What to work on:
All lines of the listing that contain "purple" should be shown in full.

Data provided: Begin

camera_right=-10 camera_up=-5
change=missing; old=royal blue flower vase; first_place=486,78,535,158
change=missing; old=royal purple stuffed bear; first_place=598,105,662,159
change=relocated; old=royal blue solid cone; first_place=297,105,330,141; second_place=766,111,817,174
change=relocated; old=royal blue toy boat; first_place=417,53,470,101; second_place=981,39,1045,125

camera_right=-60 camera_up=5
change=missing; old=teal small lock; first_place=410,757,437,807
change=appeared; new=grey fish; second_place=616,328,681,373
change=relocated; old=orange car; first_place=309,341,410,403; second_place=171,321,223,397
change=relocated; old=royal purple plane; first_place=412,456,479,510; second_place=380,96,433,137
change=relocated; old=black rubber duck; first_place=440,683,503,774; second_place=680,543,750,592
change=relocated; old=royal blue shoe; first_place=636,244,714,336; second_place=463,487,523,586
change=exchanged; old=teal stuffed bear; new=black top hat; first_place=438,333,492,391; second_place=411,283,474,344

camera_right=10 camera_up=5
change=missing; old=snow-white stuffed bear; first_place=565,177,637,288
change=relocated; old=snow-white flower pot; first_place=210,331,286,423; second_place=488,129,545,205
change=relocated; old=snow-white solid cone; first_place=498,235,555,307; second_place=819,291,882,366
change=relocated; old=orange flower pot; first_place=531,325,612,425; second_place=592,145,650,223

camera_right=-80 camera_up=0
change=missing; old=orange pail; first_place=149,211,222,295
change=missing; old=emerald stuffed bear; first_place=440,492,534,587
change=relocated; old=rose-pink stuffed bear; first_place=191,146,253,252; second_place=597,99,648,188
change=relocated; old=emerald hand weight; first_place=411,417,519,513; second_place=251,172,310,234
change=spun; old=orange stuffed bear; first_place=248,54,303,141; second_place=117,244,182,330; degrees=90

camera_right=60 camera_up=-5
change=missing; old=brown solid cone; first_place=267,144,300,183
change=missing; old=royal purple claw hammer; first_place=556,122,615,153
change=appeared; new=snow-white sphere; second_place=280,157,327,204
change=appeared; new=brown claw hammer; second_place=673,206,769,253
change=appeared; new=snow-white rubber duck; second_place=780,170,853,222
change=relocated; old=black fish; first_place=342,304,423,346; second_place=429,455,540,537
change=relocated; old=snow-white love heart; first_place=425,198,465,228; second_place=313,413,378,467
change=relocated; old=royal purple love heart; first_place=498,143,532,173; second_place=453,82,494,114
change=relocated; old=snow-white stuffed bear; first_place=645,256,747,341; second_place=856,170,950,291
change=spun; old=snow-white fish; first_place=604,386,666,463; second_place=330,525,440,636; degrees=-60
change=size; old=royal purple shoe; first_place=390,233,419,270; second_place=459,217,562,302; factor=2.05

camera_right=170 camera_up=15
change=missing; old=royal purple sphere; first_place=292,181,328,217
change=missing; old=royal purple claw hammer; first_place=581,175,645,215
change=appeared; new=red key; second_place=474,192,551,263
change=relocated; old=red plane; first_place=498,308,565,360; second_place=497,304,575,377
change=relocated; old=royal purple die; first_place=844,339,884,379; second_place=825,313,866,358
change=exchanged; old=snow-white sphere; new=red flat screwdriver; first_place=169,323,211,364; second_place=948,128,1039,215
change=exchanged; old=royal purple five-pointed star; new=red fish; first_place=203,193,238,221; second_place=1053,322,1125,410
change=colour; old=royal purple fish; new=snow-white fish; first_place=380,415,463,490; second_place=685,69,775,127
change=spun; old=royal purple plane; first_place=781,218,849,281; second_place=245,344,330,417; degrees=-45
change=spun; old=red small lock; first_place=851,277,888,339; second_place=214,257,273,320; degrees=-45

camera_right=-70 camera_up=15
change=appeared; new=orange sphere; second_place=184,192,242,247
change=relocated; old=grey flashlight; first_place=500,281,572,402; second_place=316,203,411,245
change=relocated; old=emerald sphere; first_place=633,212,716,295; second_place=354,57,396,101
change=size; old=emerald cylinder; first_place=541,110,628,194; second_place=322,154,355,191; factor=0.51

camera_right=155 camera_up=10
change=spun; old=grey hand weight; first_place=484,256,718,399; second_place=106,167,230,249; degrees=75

Data provided: End

Response:
change=missing; old=royal purple stuffed bear; first_place=598,105,662,159
change=relocated; old=royal purple plane; first_place=412,456,479,510; second_place=380,96,433,137
change=missing; old=royal purple claw hammer; first_place=556,122,615,153
change=relocated; old=royal purple love heart; first_place=498,143,532,173; second_place=453,82,494,114
change=size; old=royal purple shoe; first_place=390,233,419,270; second_place=459,217,562,302; factor=2.05
change=missing; old=royal purple sphere; first_place=292,181,328,217
change=missing; old=royal purple claw hammer; first_place=581,175,645,215
change=relocated; old=royal purple die; first_place=844,339,884,379; second_place=825,313,866,358
change=exchanged; old=royal purple five-pointed star; new=red fish; first_place=203,193,238,221; second_place=1053,322,1125,410
change=colour; old=royal purple fish; new=snow-white fish; first_place=380,415,463,490; second_place=685,69,775,127
change=spun; old=royal purple plane; first_place=781,218,849,281; second_place=245,344,330,417; degrees=-45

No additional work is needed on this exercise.